- **AIM OF THE TASK**:
The answer is all of the data, repeated exactly.

- **Object change descriptions**:
--

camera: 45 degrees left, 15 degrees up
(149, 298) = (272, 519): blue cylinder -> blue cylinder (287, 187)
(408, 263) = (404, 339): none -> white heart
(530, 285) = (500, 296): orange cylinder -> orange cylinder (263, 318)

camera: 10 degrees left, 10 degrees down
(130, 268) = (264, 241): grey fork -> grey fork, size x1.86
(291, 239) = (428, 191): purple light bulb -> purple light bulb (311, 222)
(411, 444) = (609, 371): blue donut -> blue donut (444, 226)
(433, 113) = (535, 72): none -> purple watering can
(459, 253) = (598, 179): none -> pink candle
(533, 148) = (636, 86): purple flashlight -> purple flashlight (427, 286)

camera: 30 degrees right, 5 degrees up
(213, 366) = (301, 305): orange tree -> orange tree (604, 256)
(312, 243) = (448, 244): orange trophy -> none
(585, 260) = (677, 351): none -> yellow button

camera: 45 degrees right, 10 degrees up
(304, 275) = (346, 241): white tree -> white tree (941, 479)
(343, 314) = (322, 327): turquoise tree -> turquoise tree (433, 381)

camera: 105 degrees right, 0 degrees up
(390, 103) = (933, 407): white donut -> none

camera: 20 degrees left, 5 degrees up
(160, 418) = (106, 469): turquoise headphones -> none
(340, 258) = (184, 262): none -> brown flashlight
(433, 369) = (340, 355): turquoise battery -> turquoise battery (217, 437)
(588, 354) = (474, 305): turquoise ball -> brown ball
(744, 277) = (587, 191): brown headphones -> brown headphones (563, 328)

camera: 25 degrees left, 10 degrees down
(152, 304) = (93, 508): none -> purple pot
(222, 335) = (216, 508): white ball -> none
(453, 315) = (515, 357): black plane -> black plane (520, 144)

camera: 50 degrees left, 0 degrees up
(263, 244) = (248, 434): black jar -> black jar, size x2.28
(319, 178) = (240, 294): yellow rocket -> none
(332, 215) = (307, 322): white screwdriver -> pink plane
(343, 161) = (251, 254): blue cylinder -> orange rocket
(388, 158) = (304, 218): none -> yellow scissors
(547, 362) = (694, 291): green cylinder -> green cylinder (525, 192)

--

- **WRITTEN RESPONSE**:
camera: 45 degrees left, 15 degrees up
(149, 298) = (272, 519): blue cylinder -> blue cylinder (287, 187)
(408, 263) = (404, 339): none -> white heart
(530, 285) = (500, 296): orange cylinder -> orange cylinder (263, 318)

camera: 10 degrees left, 10 degrees down
(130, 268) = (264, 241): grey fork -> grey fork, size x1.86
(291, 239) = (428, 191): purple light bulb -> purple light bulb (311, 222)
(411, 444) = (609, 371): blue donut -> blue donut (444, 226)
(433, 113) = (535, 72): none -> purple watering can
(459, 253) = (598, 179): none -> pink candle
(533, 148) = (636, 86): purple flashlight -> purple flashlight (427, 286)

camera: 30 degrees right, 5 degrees up
(213, 366) = (301, 305): orange tree -> orange tree (604, 256)
(312, 243) = (448, 244): orange trophy -> none
(585, 260) = (677, 351): none -> yellow button

camera: 45 degrees right, 10 degrees up
(304, 275) = (346, 241): white tree -> white tree (941, 479)
(343, 314) = (322, 327): turquoise tree -> turquoise tree (433, 381)

camera: 105 degrees right, 0 degrees up
(390, 103) = (933, 407): white donut -> none

camera: 20 degrees left, 5 degrees up
(160, 418) = (106, 469): turquoise headphones -> none
(340, 258) = (184, 262): none -> brown flashlight
(433, 369) = (340, 355): turquoise battery -> turquoise battery (217, 437)
(588, 354) = (474, 305): turquoise ball -> brown ball
(744, 277) = (587, 191): brown headphones -> brown headphones (563, 328)

camera: 25 degrees left, 10 degrees down
(152, 304) = (93, 508): none -> purple pot
(222, 335) = (216, 508): white ball -> none
(453, 315) = (515, 357): black plane -> black plane (520, 144)

camera: 50 degrees left, 0 degrees up
(263, 244) = (248, 434): black jar -> black jar, size x2.28
(319, 178) = (240, 294): yellow rocket -> none
(332, 215) = (307, 322): white screwdriver -> pink plane
(343, 161) = (251, 254): blue cylinder -> orange rocket
(388, 158) = (304, 218): none -> yellow scissors
(547, 362) = (694, 291): green cylinder -> green cylinder (525, 192)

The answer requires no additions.